● **WHAT TO WORK ON**:
Set down every entry once more, exactly as it appears.

###

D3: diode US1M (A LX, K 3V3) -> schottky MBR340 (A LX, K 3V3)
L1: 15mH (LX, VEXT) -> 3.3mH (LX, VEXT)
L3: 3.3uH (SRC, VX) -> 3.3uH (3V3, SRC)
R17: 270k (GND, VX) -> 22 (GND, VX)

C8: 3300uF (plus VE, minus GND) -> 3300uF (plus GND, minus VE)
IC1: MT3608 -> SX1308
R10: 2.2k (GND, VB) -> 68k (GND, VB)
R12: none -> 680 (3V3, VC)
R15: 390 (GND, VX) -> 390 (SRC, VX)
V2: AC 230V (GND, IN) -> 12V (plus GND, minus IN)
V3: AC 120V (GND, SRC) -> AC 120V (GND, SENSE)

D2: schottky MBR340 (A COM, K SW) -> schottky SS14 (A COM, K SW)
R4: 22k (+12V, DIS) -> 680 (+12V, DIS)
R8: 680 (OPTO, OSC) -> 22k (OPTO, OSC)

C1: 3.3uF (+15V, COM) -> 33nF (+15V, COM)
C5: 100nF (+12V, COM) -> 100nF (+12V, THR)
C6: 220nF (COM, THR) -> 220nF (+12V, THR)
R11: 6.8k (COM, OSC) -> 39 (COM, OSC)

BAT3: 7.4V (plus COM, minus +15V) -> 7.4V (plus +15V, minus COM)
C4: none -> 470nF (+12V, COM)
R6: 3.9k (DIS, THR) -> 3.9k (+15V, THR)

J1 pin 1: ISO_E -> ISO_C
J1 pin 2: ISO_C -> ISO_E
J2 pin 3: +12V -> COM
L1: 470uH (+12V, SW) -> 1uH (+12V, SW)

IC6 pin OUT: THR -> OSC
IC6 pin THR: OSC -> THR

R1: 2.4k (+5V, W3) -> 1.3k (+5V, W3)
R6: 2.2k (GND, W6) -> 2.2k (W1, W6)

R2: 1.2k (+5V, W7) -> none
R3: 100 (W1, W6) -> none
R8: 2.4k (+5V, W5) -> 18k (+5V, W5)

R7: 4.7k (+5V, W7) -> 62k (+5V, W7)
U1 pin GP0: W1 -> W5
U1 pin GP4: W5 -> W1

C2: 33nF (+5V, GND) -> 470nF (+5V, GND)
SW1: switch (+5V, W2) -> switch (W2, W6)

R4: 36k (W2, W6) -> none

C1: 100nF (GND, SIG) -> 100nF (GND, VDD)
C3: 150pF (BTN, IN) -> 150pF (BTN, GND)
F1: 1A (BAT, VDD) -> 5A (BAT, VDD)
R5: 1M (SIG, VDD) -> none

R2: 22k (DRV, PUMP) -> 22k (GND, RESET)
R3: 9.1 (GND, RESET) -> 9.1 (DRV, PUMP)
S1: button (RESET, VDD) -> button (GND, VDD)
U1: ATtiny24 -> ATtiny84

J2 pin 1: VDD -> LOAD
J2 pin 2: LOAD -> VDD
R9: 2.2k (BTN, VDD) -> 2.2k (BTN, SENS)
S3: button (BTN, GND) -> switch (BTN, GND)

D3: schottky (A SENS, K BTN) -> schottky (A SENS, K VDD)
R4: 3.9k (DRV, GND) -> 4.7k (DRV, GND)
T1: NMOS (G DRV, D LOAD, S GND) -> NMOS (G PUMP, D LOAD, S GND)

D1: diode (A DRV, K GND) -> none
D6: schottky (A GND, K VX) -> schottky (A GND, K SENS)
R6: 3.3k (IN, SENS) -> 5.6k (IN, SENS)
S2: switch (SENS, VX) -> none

###

● **OUTPUT FOR THIS TASK**:
D3: diode US1M (A LX, K 3V3) -> schottky MBR340 (A LX, K 3V3)
L1: 15mH (LX, VEXT) -> 3.3mH (LX, VEXT)
L3: 3.3uH (SRC, VX) -> 3.3uH (3V3, SRC)
R17: 270k (GND, VX) -> 22 (GND, VX)

C8: 3300uF (plus VE, minus GND) -> 3300uF (plus GND, minus VE)
IC1: MT3608 -> SX1308
R10: 2.2k (GND, VB) -> 68k (GND, VB)
R12: none -> 680 (3V3, VC)
R15: 390 (GND, VX) -> 390 (SRC, VX)
V2: AC 230V (GND, IN) -> 12V (plus GND, minus IN)
V3: AC 120V (GND, SRC) -> AC 120V (GND, SENSE)

D2: schottky MBR340 (A COM, K SW) -> schottky SS14 (A COM, K SW)
R4: 22k (+12V, DIS) -> 680 (+12V, DIS)
R8: 680 (OPTO, OSC) -> 22k (OPTO, OSC)

C1: 3.3uF (+15V, COM) -> 33nF (+15V, COM)
C5: 100nF (+12V, COM) -> 100nF (+12V, THR)
C6: 220nF (COM, THR) -> 220nF (+12V, THR)
R11: 6.8k (COM, OSC) -> 39 (COM, OSC)

BAT3: 7.4V (plus COM, minus +15V) -> 7.4V (plus +15V, minus COM)
C4: none -> 470nF (+12V, COM)
R6: 3.9k (DIS, THR) -> 3.9k (+15V, THR)

J1 pin 1: ISO_E -> ISO_C
J1 pin 2: ISO_C -> ISO_E
J2 pin 3: +12V -> COM
L1: 470uH (+12V, SW) -> 1uH (+12V, SW)

IC6 pin OUT: THR -> OSC
IC6 pin THR: OSC -> THR

R1: 2.4k (+5V, W3) -> 1.3k (+5V, W3)
R6: 2.2k (GND, W6) -> 2.2k (W1, W6)

R2: 1.2k (+5V, W7) -> none
R3: 100 (W1, W6) -> none
R8: 2.4k (+5V, W5) -> 18k (+5V, W5)

R7: 4.7k (+5V, W7) -> 62k (+5V, W7)
U1 pin GP0: W1 -> W5
U1 pin GP4: W5 -> W1

C2: 33nF (+5V, GND) -> 470nF (+5V, GND)
SW1: switch (+5V, W2) -> switch (W2, W6)

R4: 36k (W2, W6) -> none

C1: 100nF (GND, SIG) -> 100nF (GND, VDD)
C3: 150pF (BTN, IN) -> 150pF (BTN, GND)
F1: 1A (BAT, VDD) -> 5A (BAT, VDD)
R5: 1M (SIG, VDD) -> none

R2: 22k (DRV, PUMP) -> 22k (GND, RESET)
R3: 9.1 (GND, RESET) -> 9.1 (DRV, PUMP)
S1: button (RESET, VDD) -> button (GND, VDD)
U1: ATtiny24 -> ATtiny84

J2 pin 1: VDD -> LOAD
J2 pin 2: LOAD -> VDD
R9: 2.2k (BTN, VDD) -> 2.2k (BTN, SENS)
S3: button (BTN, GND) -> switch (BTN, GND)

D3: schottky (A SENS, K BTN) -> schottky (A SENS, K VDD)
R4: 3.9k (DRV, GND) -> 4.7k (DRV, GND)
T1: NMOS (G DRV, D LOAD, S GND) -> NMOS (G PUMP, D LOAD, S GND)

D1: diode (A DRV, K GND) -> none
D6: schottky (A GND, K VX) -> schottky (A GND, K SENS)
R6: 3.3k (IN, SENS) -> 5.6k (IN, SENS)
S2: switch (SENS, VX) -> none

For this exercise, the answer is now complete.